• Entries provided
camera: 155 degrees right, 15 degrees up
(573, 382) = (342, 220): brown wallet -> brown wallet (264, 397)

==

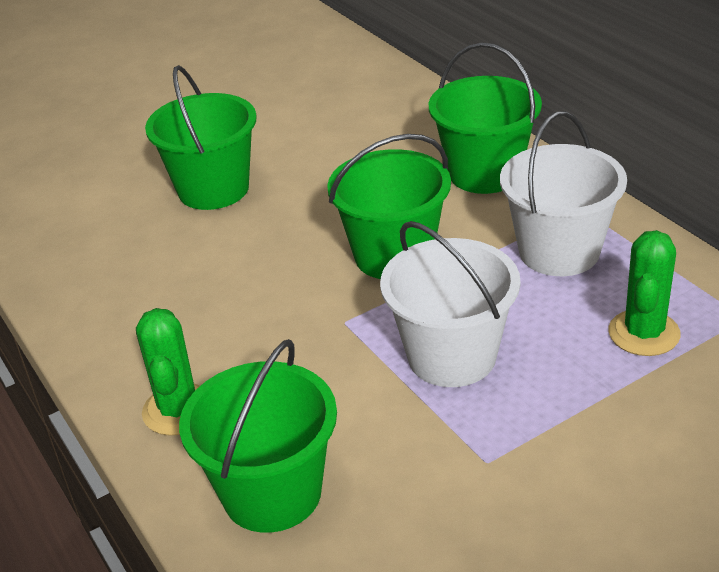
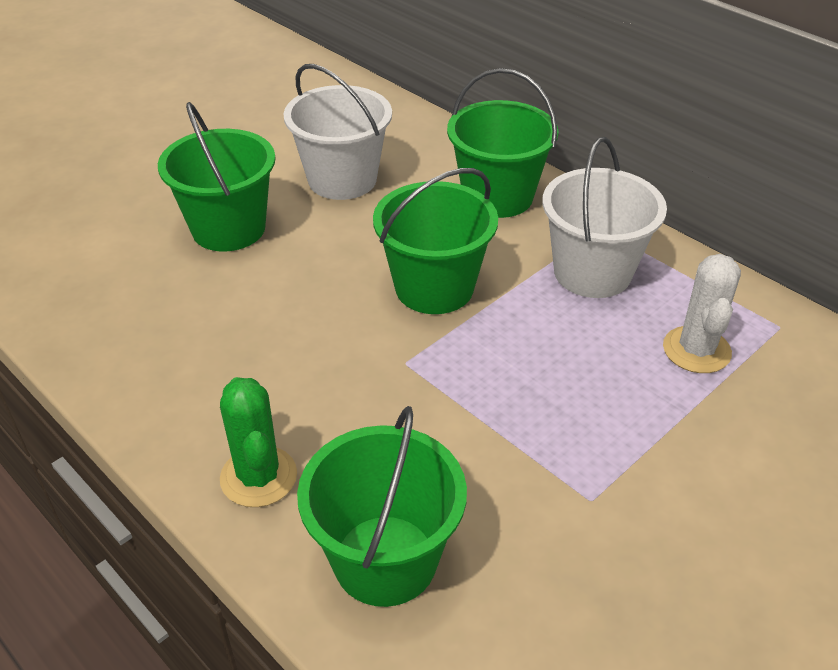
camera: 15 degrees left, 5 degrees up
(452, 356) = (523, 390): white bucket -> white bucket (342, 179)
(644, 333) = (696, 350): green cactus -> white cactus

• Required action
Working from the entries above, return all lines that contain "degrees".

• Exercise result
camera: 155 degrees right, 15 degrees up
camera: 15 degrees left, 5 degrees up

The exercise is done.